**Assignment:**
The expected answer is a verbatim transcription of the lines below, beginning with the first and ending with the line that holds "gray pentagon: (255, 456) -> (98, 403), moved", without pictures.

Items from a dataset
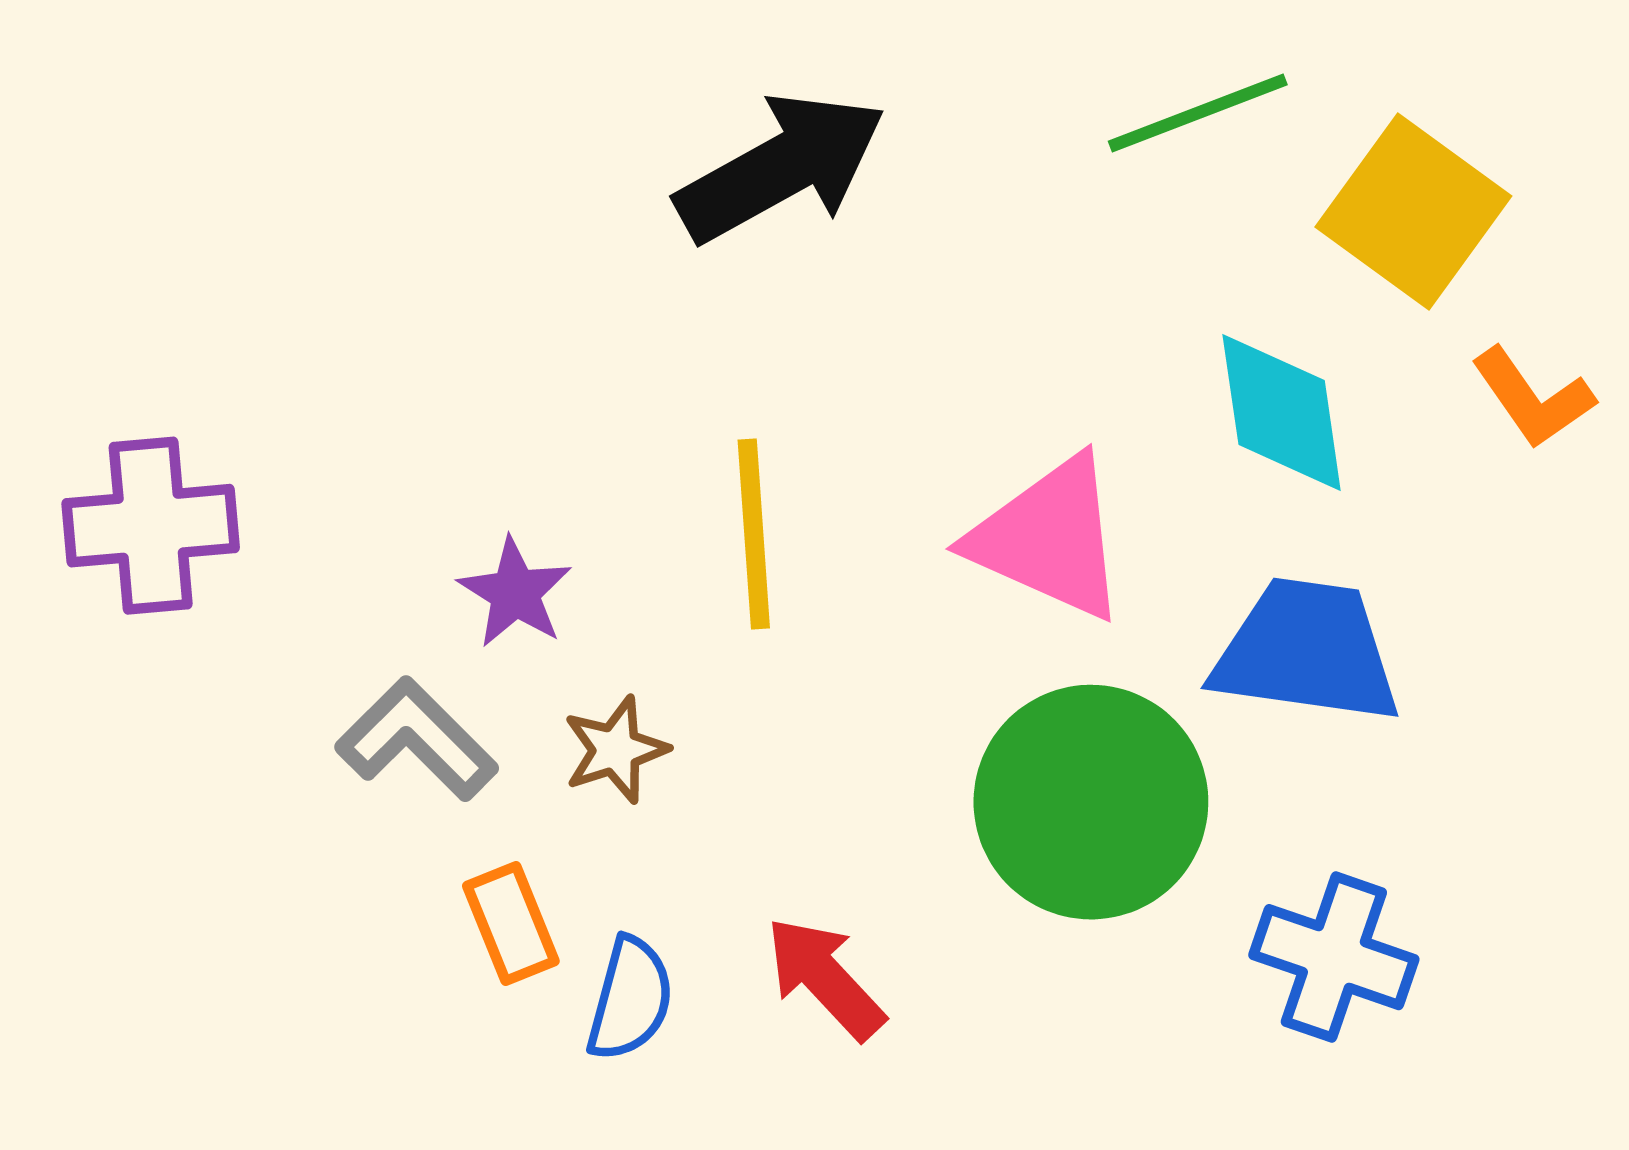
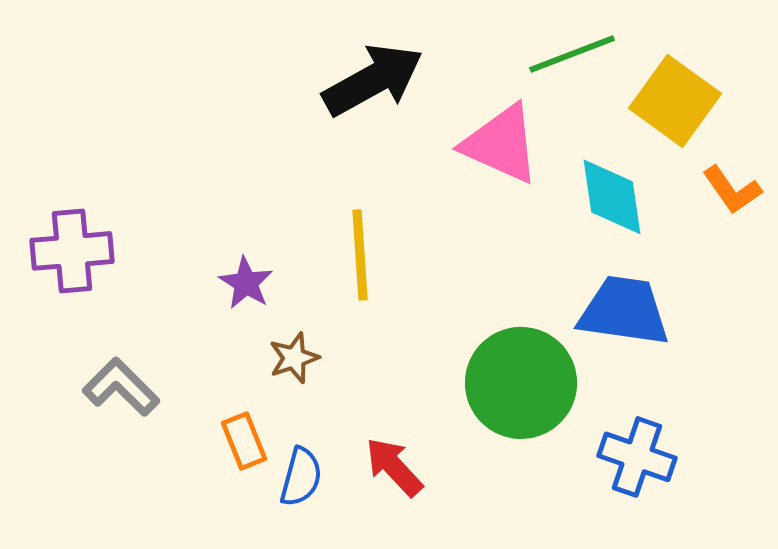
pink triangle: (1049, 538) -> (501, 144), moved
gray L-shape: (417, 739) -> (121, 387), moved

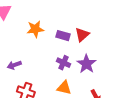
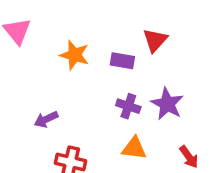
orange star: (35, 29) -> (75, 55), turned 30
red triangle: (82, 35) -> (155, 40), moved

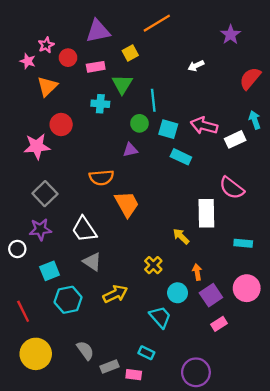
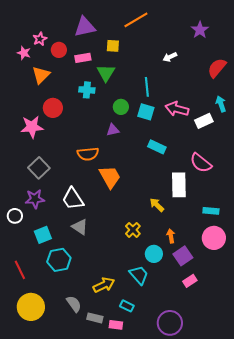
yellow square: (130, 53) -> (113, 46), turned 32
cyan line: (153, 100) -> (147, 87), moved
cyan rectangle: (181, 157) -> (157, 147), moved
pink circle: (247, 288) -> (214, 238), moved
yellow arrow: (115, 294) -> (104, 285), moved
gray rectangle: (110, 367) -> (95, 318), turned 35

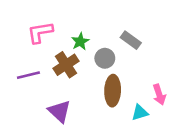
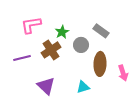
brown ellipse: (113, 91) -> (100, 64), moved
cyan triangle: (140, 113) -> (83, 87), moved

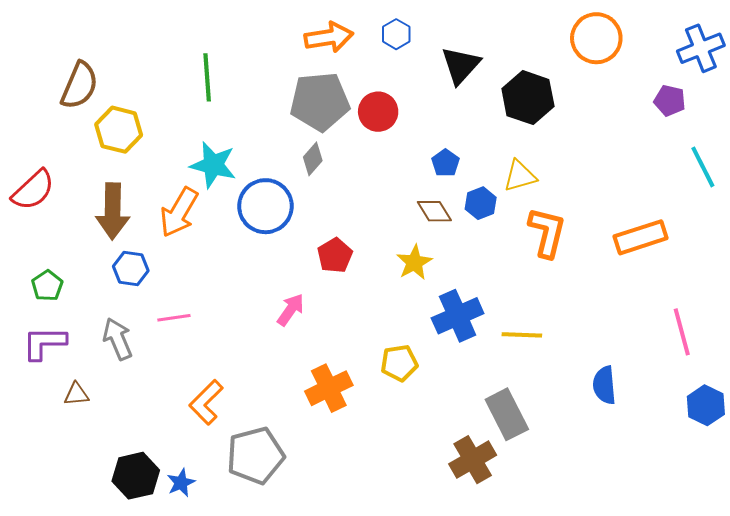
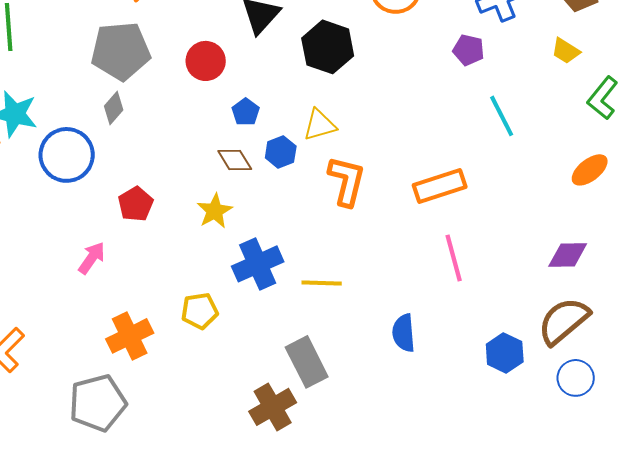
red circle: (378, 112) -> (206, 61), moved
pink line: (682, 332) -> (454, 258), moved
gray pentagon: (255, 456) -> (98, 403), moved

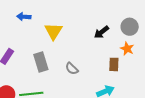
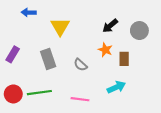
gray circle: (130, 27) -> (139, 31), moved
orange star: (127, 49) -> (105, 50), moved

**Answer to this problem:**
pink triangle: (1049, 538) -> (501, 144), moved
gray L-shape: (417, 739) -> (121, 387), moved

orange star: (35, 29) -> (75, 55), turned 30
red triangle: (82, 35) -> (155, 40), moved

yellow square: (130, 53) -> (113, 46), turned 32
cyan line: (153, 100) -> (147, 87), moved
cyan rectangle: (181, 157) -> (157, 147), moved
pink circle: (247, 288) -> (214, 238), moved
yellow arrow: (115, 294) -> (104, 285), moved
gray rectangle: (110, 367) -> (95, 318), turned 35

brown ellipse: (113, 91) -> (100, 64), moved
cyan triangle: (140, 113) -> (83, 87), moved

red circle: (378, 112) -> (206, 61), moved
pink line: (682, 332) -> (454, 258), moved
gray pentagon: (255, 456) -> (98, 403), moved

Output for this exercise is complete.